## DIRECTIVE:
Write out the lines of the listing from the one containing "Sarajevo: 10:21 -> 10:26" through the end of the listing, both included, and leave the pictures out.

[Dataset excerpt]
•••
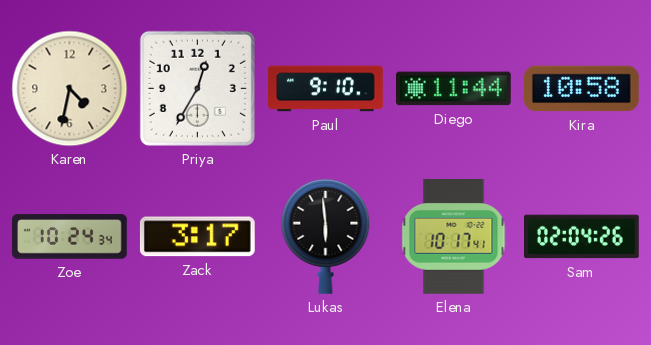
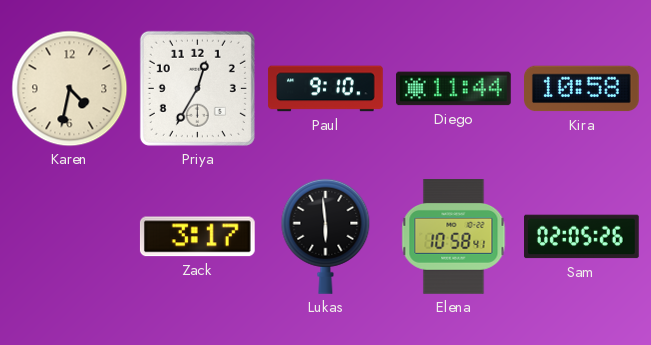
Zoe: 10:24 -> none
Elena: 10:17 -> 10:58
Sam: 02:04 -> 02:05
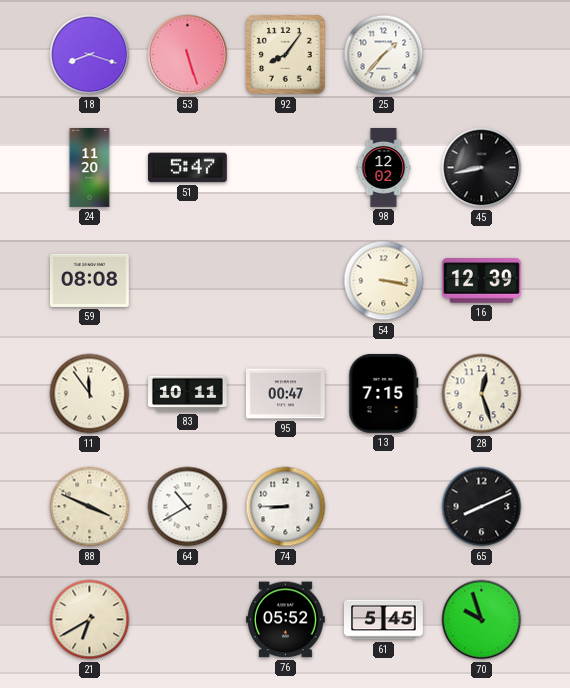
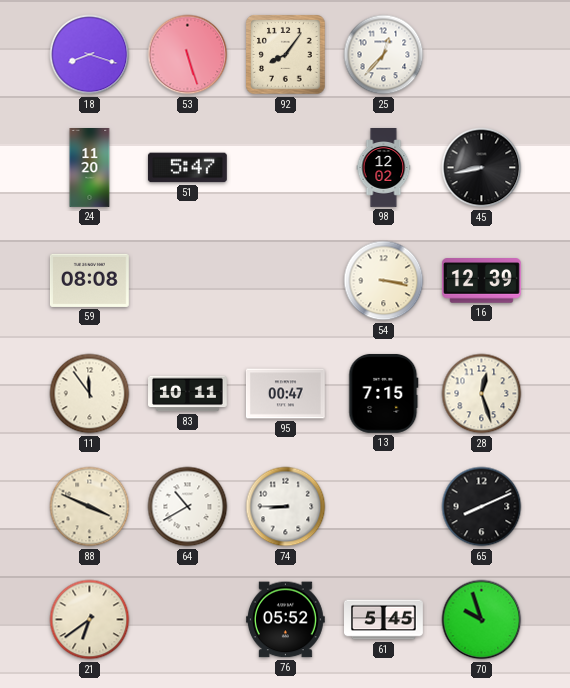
25: 1:37 -> 12:37
21: 6:40 -> 6:39
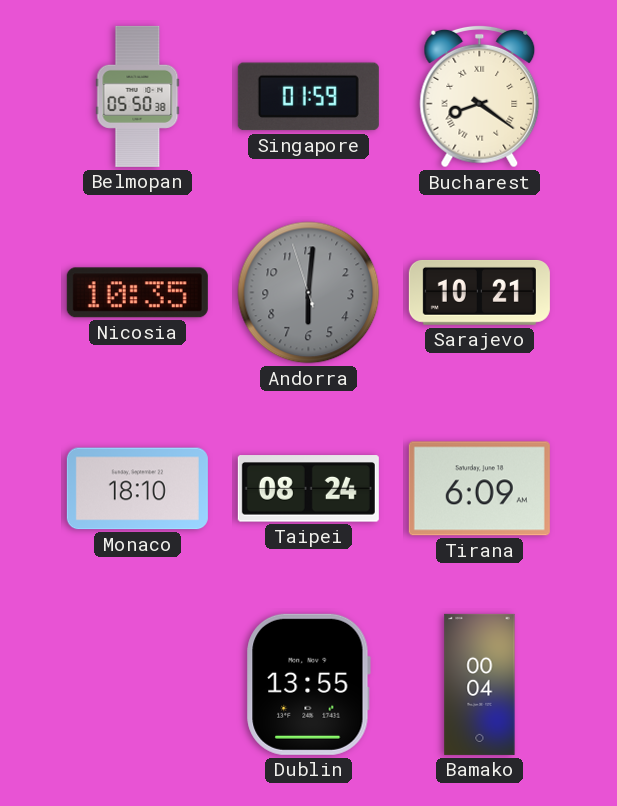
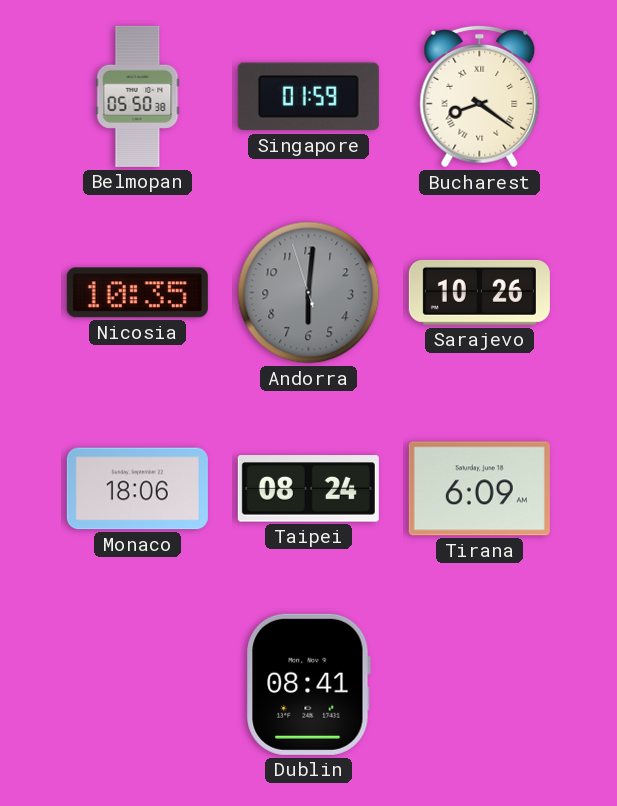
Sarajevo: 10:21 -> 10:26
Monaco: 18:10 -> 18:06
Dublin: 13:55 -> 08:41
Bamako: 00:04 -> none
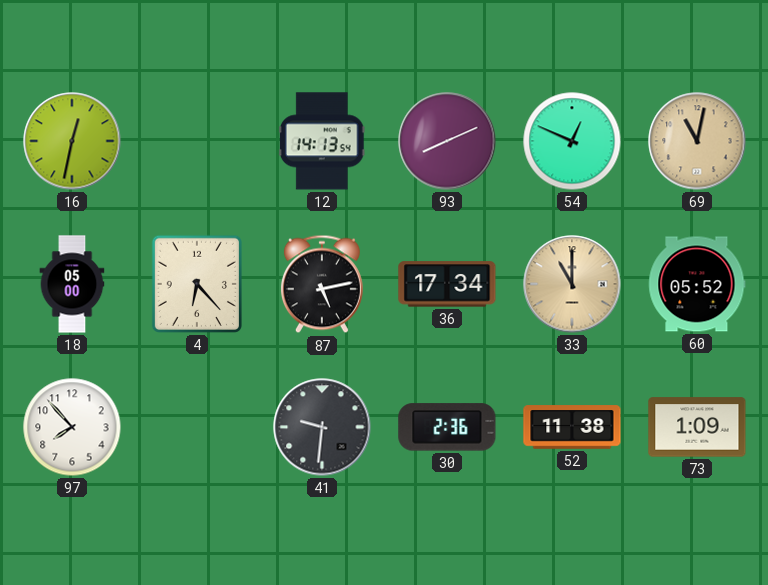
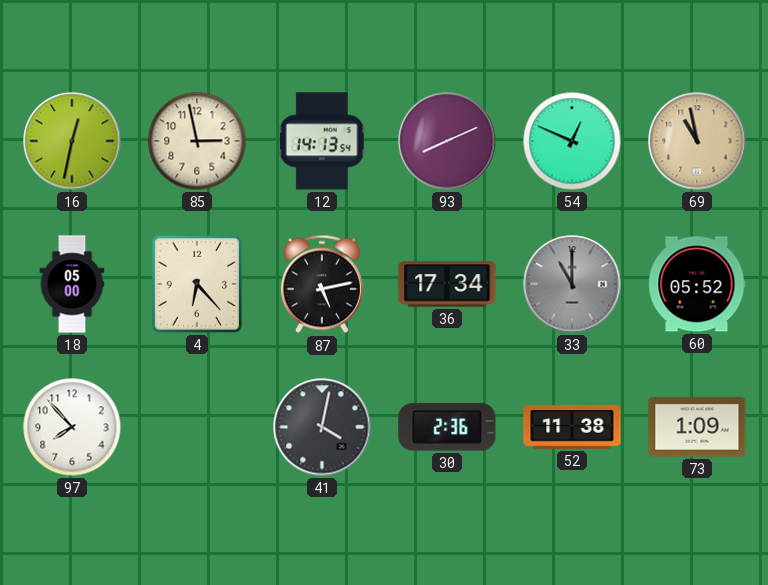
85: none -> 2:58
69: 11:02 -> 10:58
33 dial: champagne -> grey
41: 9:31 -> 4:02
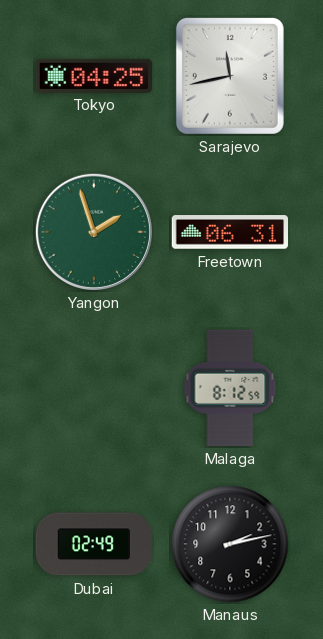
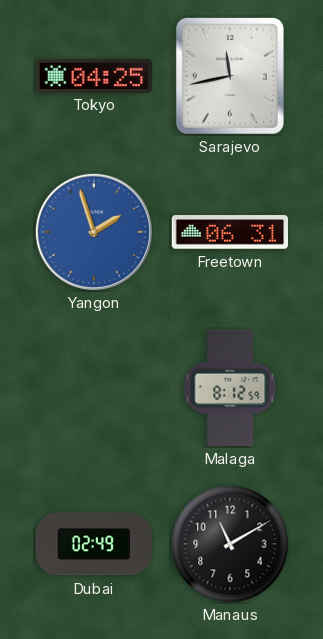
Yangon dial: green -> blue
Manaus: 2:13 -> 11:10
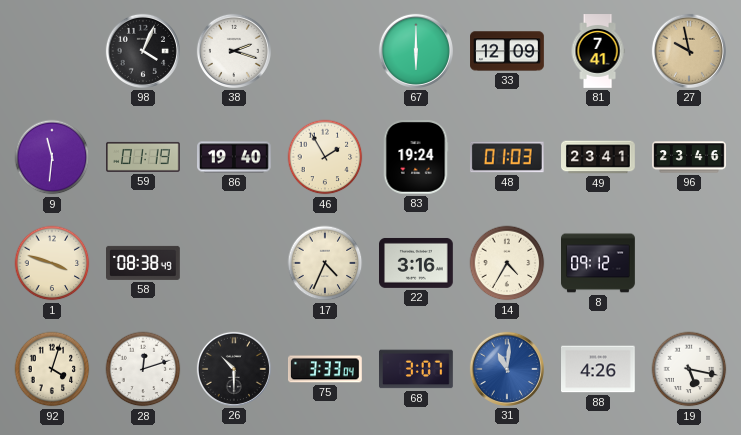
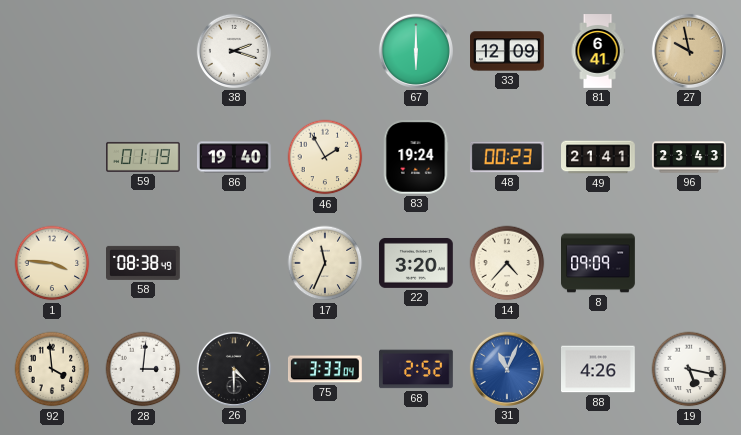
98: 4:04 -> none
81: 7:41 -> 6:41
9: 11:31 -> none
48: 01:03 -> 00:23
49: 23:41 -> 21:41
96: 23:46 -> 23:43
1: 3:48 -> 3:46
17: 4:34 -> 11:34
22: 3:16 -> 3:20
14: 4:35 -> 4:37
8: 09:12 -> 09:09
92: 4:03 -> 3:59
28: 12:12 -> 3:01
26: 10:30 -> 4:30
68: 3:07 -> 2:52
31: 11:01 -> 11:04
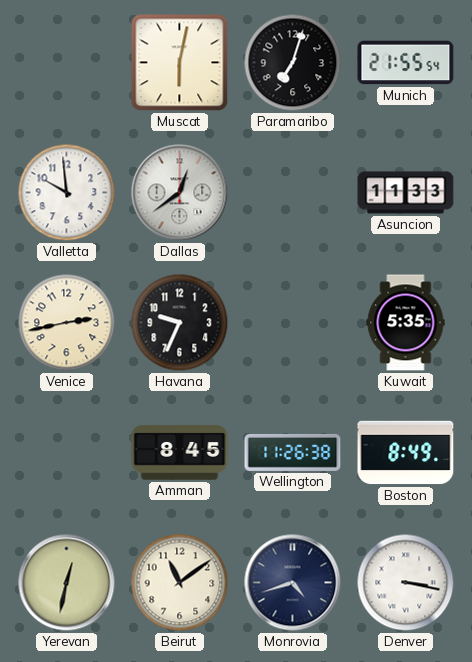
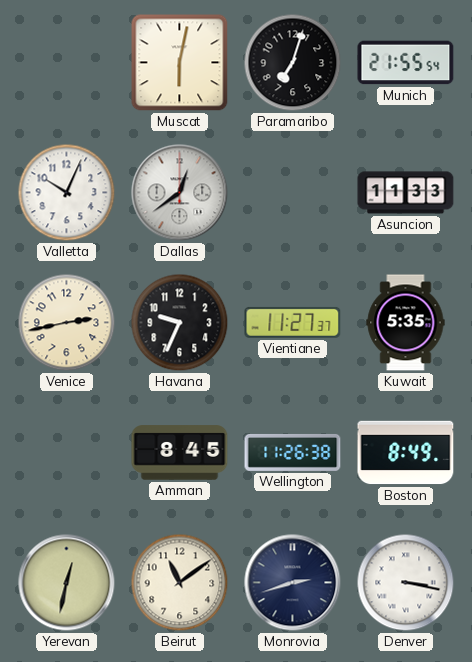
Valletta: 9:59 -> 10:04
Vientiane: none -> 11:27
Monrovia: 4:42 -> 2:42
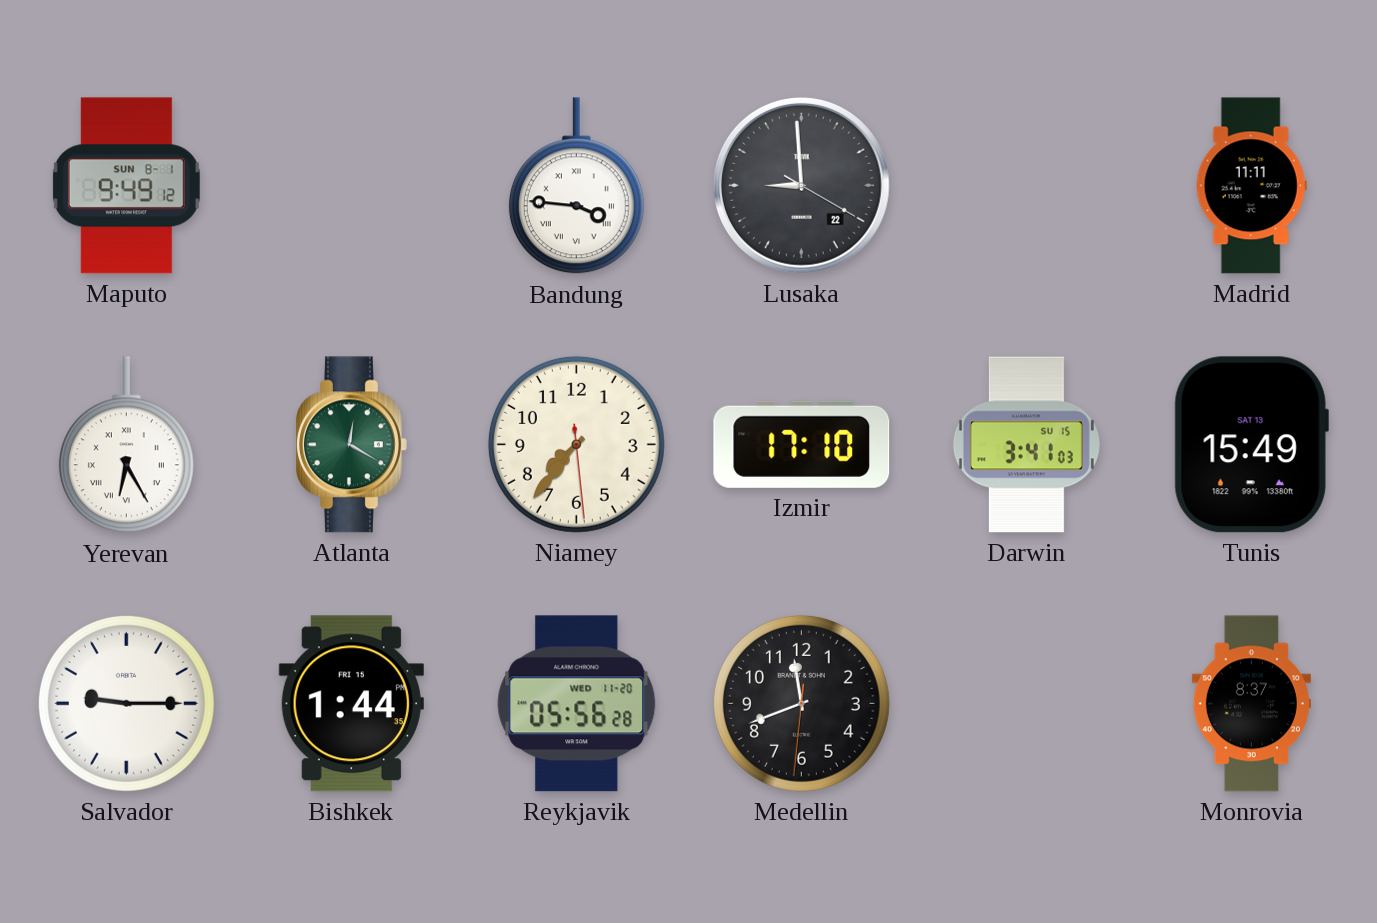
•••
## CORRECT RESPONSE:
Sarajevo: 10:21 -> 10:26
Monaco: 18:10 -> 18:06
Dublin: 13:55 -> 08:41
Bamako: 00:04 -> none
85: none -> 2:58
69: 11:02 -> 10:58
33 dial: champagne -> grey
41: 9:31 -> 4:02
Yangon dial: green -> blue
Manaus: 2:13 -> 11:10
98: 4:04 -> none
81: 7:41 -> 6:41
9: 11:31 -> none
48: 01:03 -> 00:23
49: 23:41 -> 21:41
96: 23:46 -> 23:43
1: 3:48 -> 3:46
17: 4:34 -> 11:34
22: 3:16 -> 3:20
14: 4:35 -> 4:37
8: 09:12 -> 09:09
92: 4:03 -> 3:59
28: 12:12 -> 3:01
26: 10:30 -> 4:30
68: 3:07 -> 2:52
31: 11:01 -> 11:04
Valletta: 9:59 -> 10:04
Vientiane: none -> 11:27
Monrovia: 4:42 -> 2:42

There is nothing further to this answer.